§ **Request**: Produce a faithful copy of every record below, without the pictures.

Object transformation records:
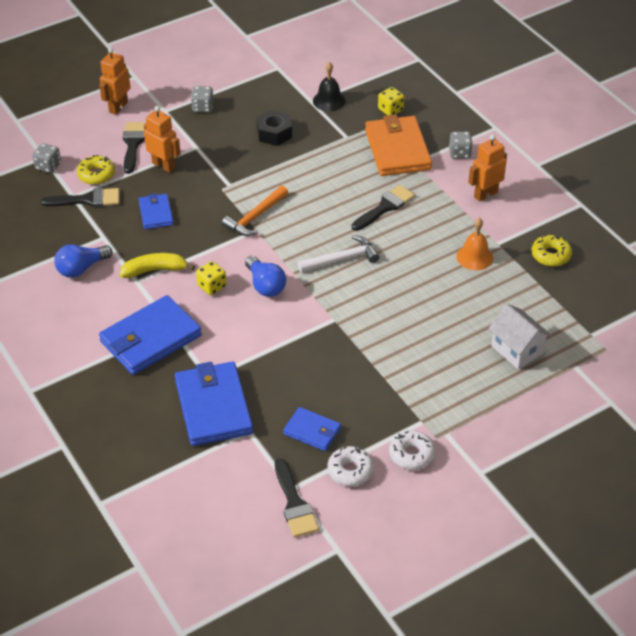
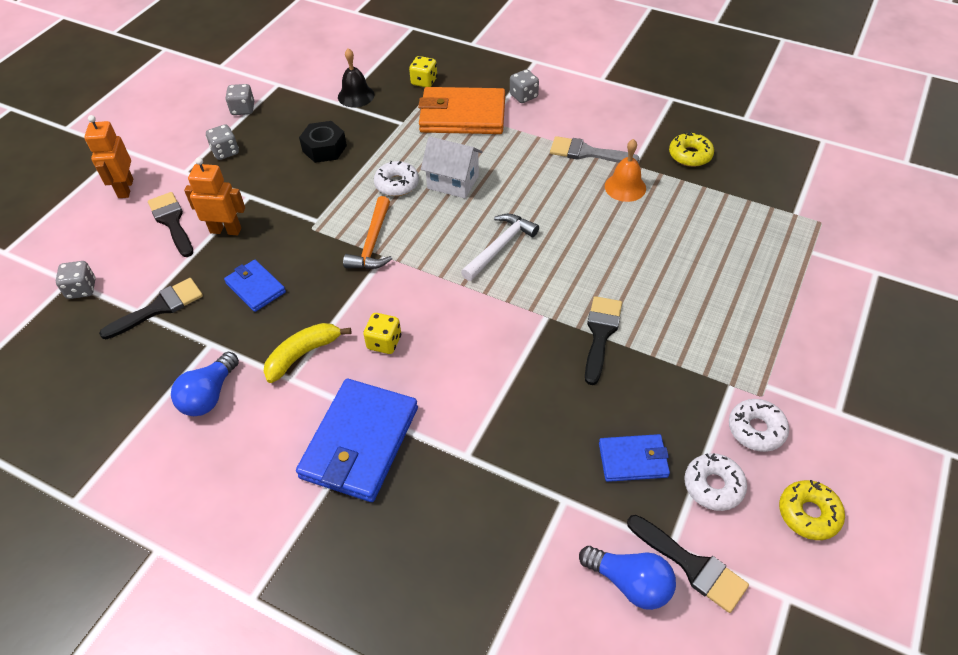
camera: 30 degrees left, 5 degrees up
(96, 175) = (150, 274): yellow donut -> yellow donut (808, 514)
(213, 407) = (500, 491): blue wallet -> none
(238, 79) = (243, 109): none -> grey dice
(265, 285) = (443, 313): blue light bulb -> blue light bulb (630, 583)
(305, 182) = (397, 184): none -> white donut
(385, 207) = (498, 175): black brush -> black brush (600, 334)
(397, 149) = (462, 115): orange wallet -> orange wallet turned 45 degrees counterclockwise
(469, 219) = (587, 152): none -> grey brush
(485, 194) = (581, 124): orange robot -> none
(517, 350) = (747, 261): white house -> white house (453, 182)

§ **Solution for this problem**:
camera: 30 degrees left, 5 degrees up
(96, 175) = (150, 274): yellow donut -> yellow donut (808, 514)
(213, 407) = (500, 491): blue wallet -> none
(238, 79) = (243, 109): none -> grey dice
(265, 285) = (443, 313): blue light bulb -> blue light bulb (630, 583)
(305, 182) = (397, 184): none -> white donut
(385, 207) = (498, 175): black brush -> black brush (600, 334)
(397, 149) = (462, 115): orange wallet -> orange wallet turned 45 degrees counterclockwise
(469, 219) = (587, 152): none -> grey brush
(485, 194) = (581, 124): orange robot -> none
(517, 350) = (747, 261): white house -> white house (453, 182)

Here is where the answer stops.